[Records from a collection]
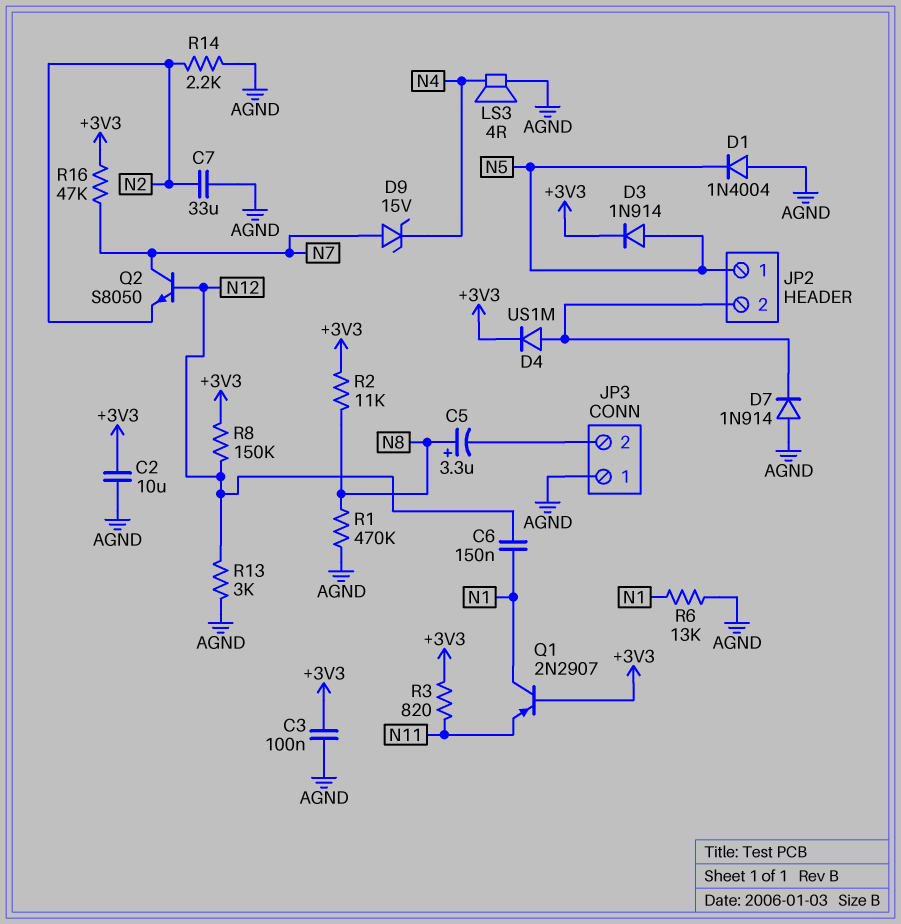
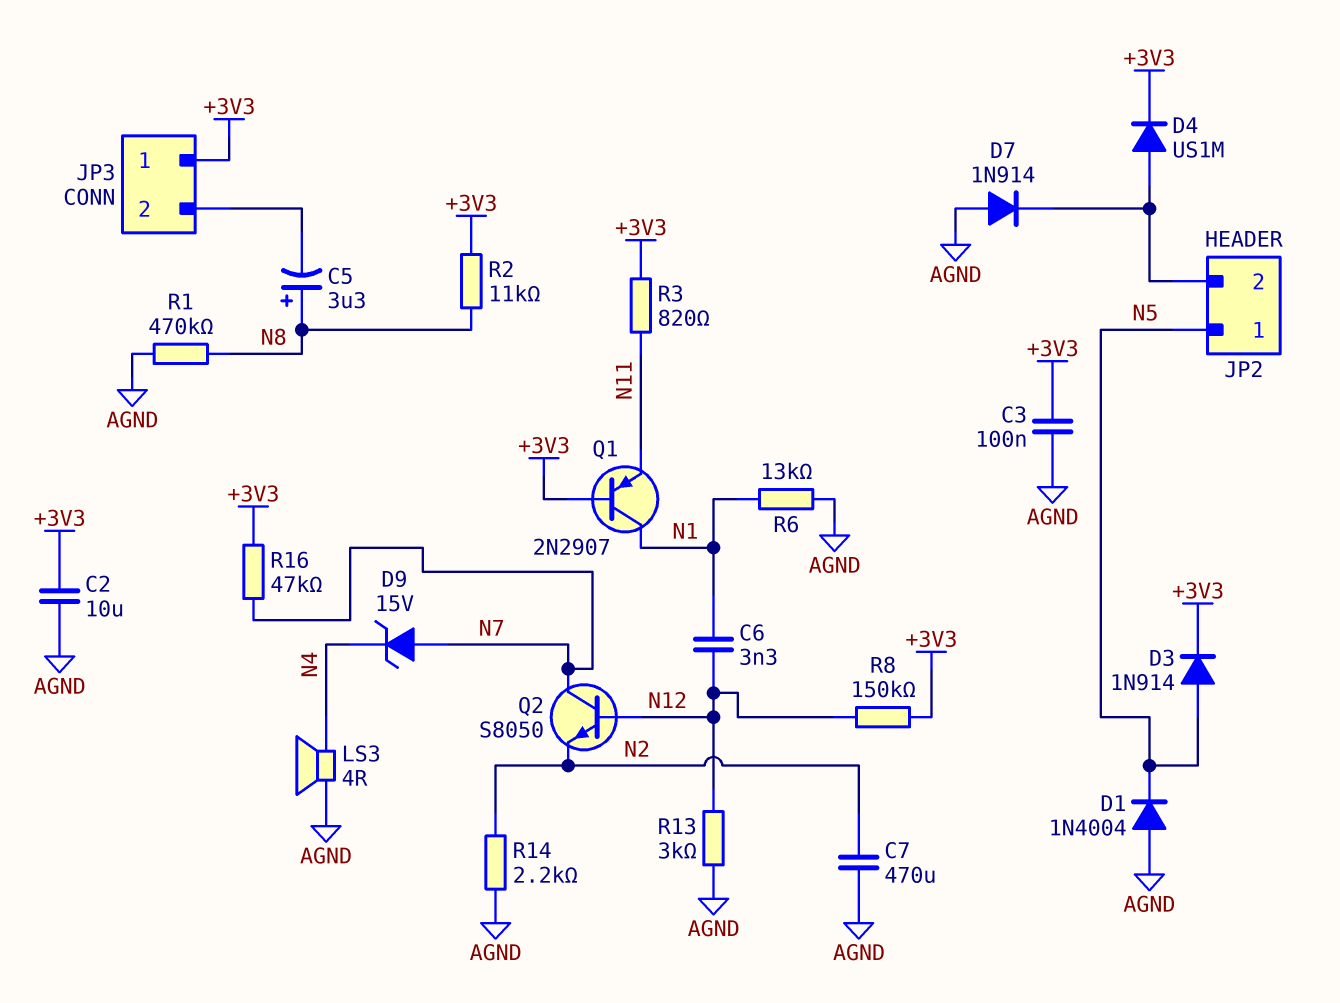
C6: 150nF (N1, N12) -> 3.3nF (N1, N12)
C7: 33uF (AGND, N2) -> 470uF (AGND, N2)
JP3 pin 1: AGND -> +3V3

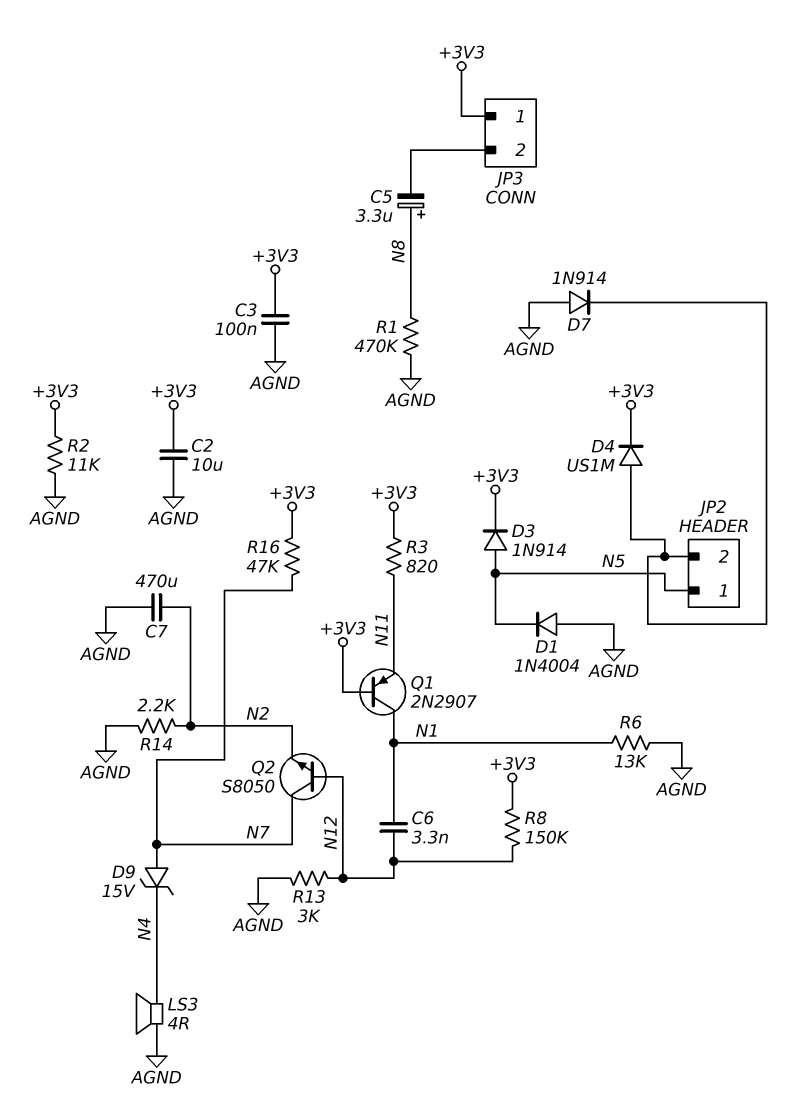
R2: 11k (+3V3, N8) -> 11k (+3V3, AGND)

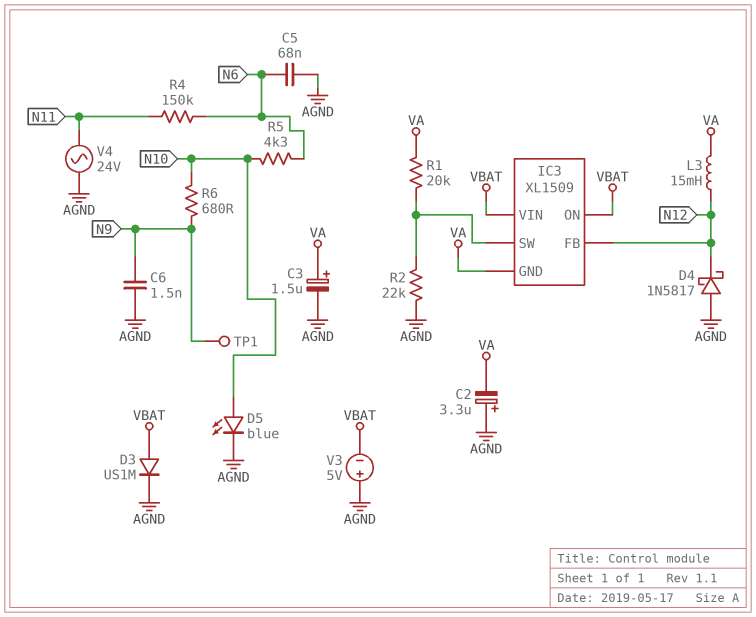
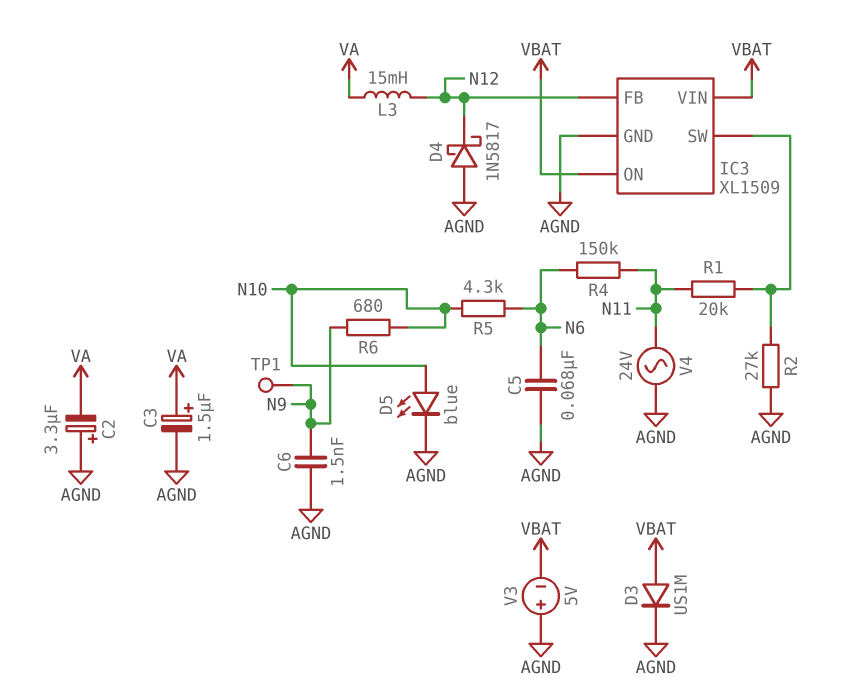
IC3 pin GND: VA -> AGND
R1: 20k (IC3/SW, VA) -> 20k (IC3/SW, N11)
R2: 22k (AGND, IC3/SW) -> 27k (AGND, IC3/SW)

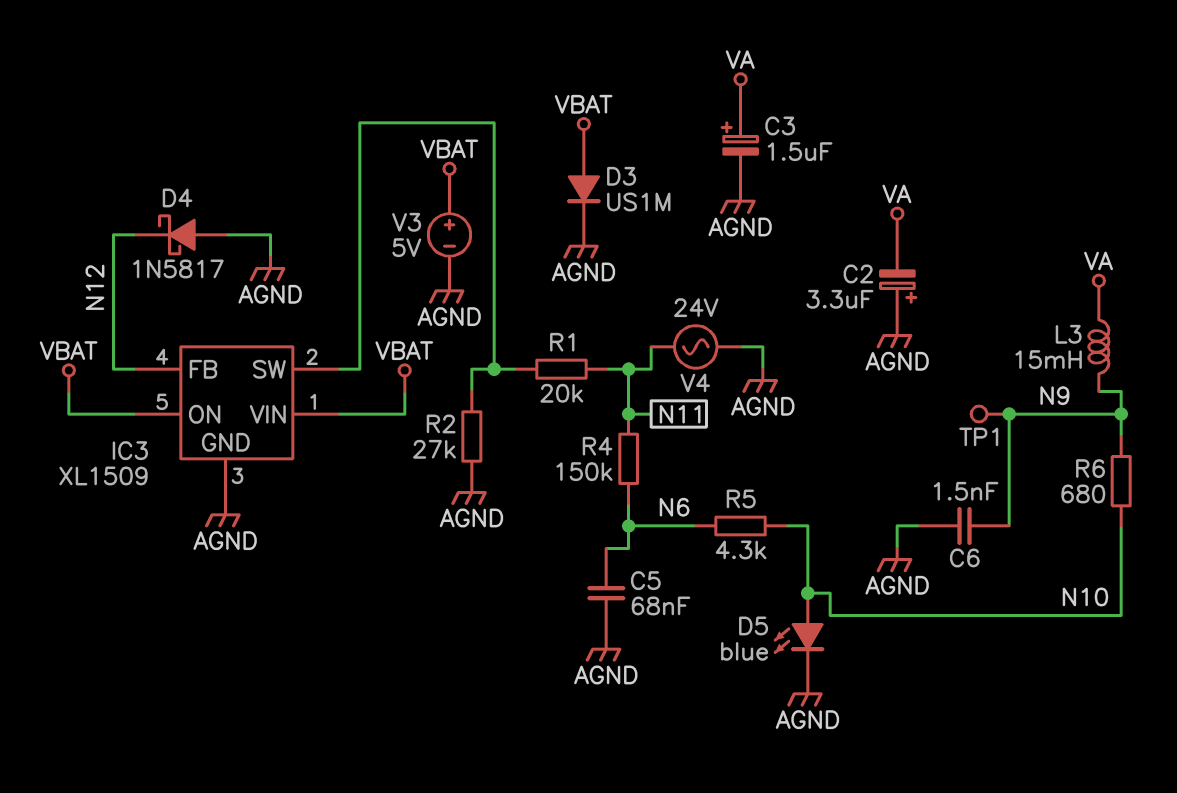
L3: 15mH (N12, VA) -> 15mH (N9, VA)
V3: 5V (plus AGND, minus VBAT) -> 5V (plus VBAT, minus AGND)

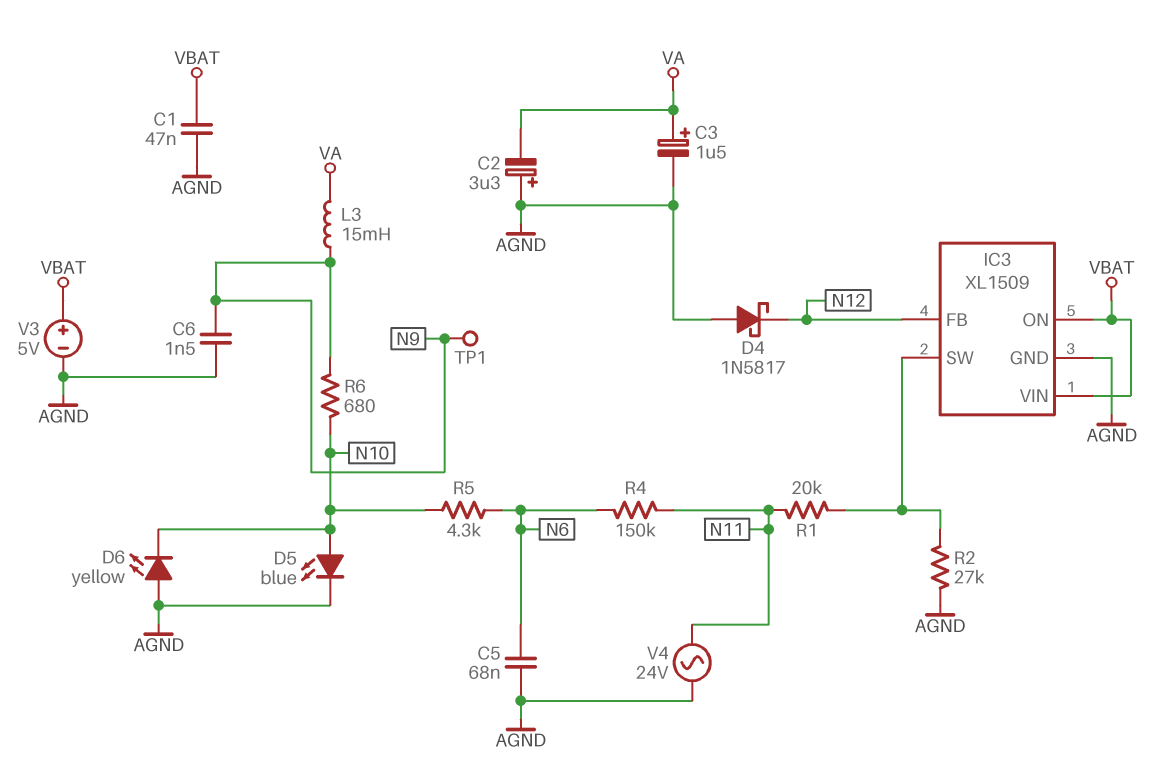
C1: none -> 47nF (AGND, VBAT)
D3: diode US1M (A VBAT, K AGND) -> none
D6: none -> LED yellow (A AGND, K N10)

• Assignment: Retype all of the data above word for word, excluding the pictures.

• Expected answer:
C6: 150nF (N1, N12) -> 3.3nF (N1, N12)
C7: 33uF (AGND, N2) -> 470uF (AGND, N2)
JP3 pin 1: AGND -> +3V3

R2: 11k (+3V3, N8) -> 11k (+3V3, AGND)

IC3 pin GND: VA -> AGND
R1: 20k (IC3/SW, VA) -> 20k (IC3/SW, N11)
R2: 22k (AGND, IC3/SW) -> 27k (AGND, IC3/SW)

L3: 15mH (N12, VA) -> 15mH (N9, VA)
V3: 5V (plus AGND, minus VBAT) -> 5V (plus VBAT, minus AGND)

C1: none -> 47nF (AGND, VBAT)
D3: diode US1M (A VBAT, K AGND) -> none
D6: none -> LED yellow (A AGND, K N10)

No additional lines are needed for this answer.